→ **Prompt**
The answer should consist of each line below that contains the word "biały".

→ **Extracted records**

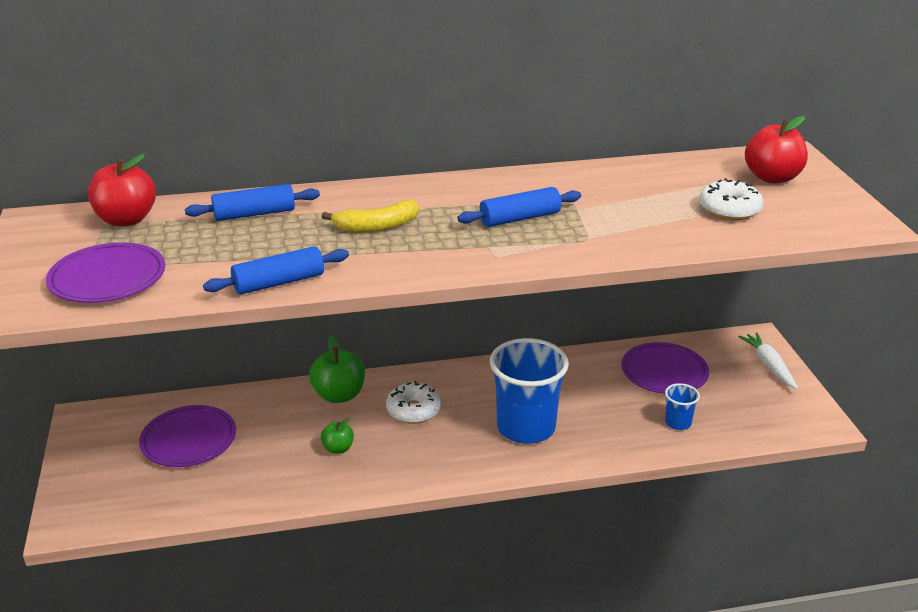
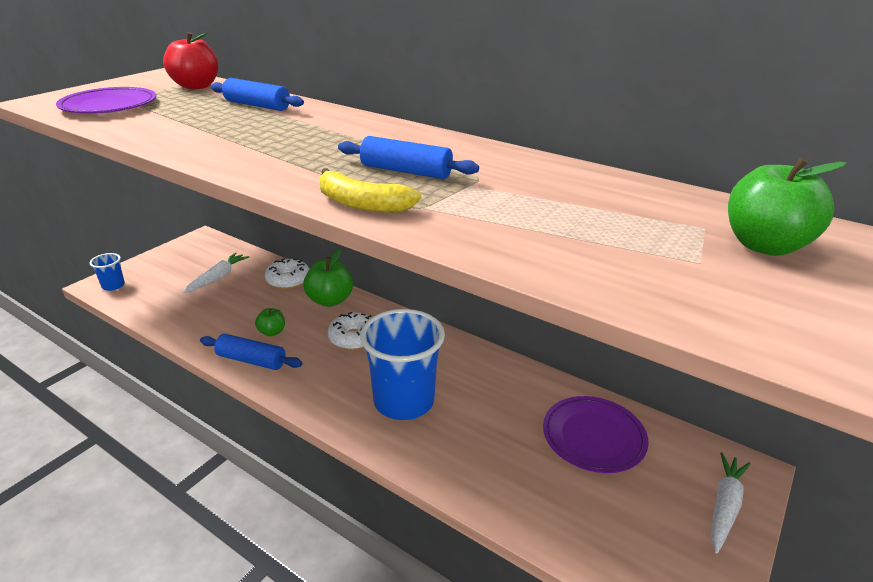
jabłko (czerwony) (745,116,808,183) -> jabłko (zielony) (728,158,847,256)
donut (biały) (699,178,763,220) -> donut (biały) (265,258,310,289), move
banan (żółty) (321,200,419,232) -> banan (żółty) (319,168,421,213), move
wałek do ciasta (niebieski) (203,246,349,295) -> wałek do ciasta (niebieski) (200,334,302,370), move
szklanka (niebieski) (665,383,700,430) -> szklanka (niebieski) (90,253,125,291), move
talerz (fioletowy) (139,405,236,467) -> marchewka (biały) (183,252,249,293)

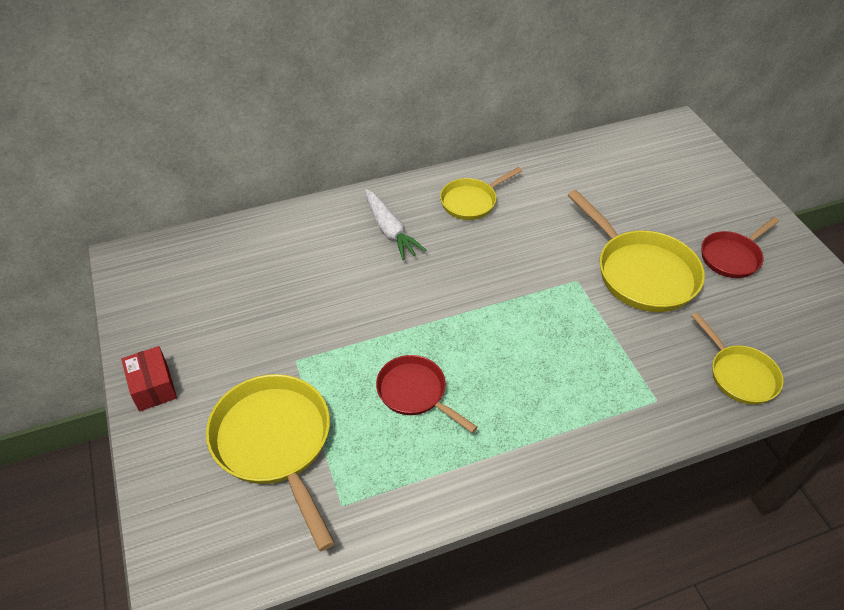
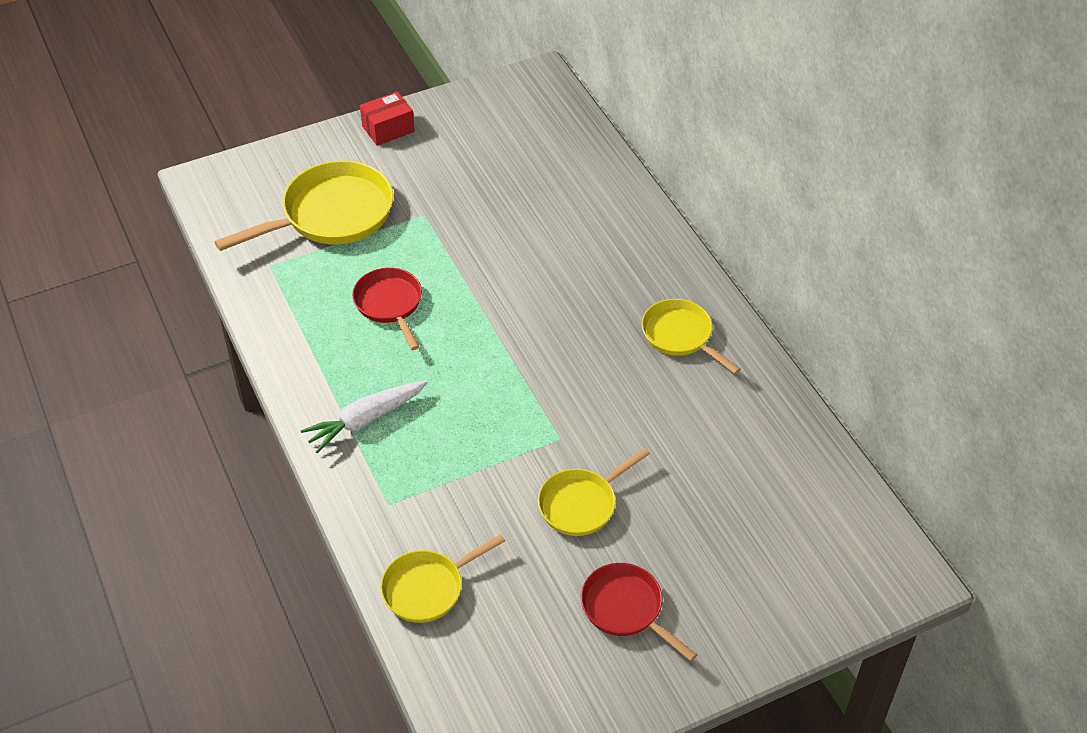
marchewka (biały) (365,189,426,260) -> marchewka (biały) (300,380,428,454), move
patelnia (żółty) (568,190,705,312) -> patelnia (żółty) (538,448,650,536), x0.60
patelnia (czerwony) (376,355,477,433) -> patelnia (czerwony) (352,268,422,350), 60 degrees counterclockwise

→ **Solution for this task**
donut (biały) (699,178,763,220) -> donut (biały) (265,258,310,289), move
talerz (fioletowy) (139,405,236,467) -> marchewka (biały) (183,252,249,293)
marchewka (biały) (365,189,426,260) -> marchewka (biały) (300,380,428,454), move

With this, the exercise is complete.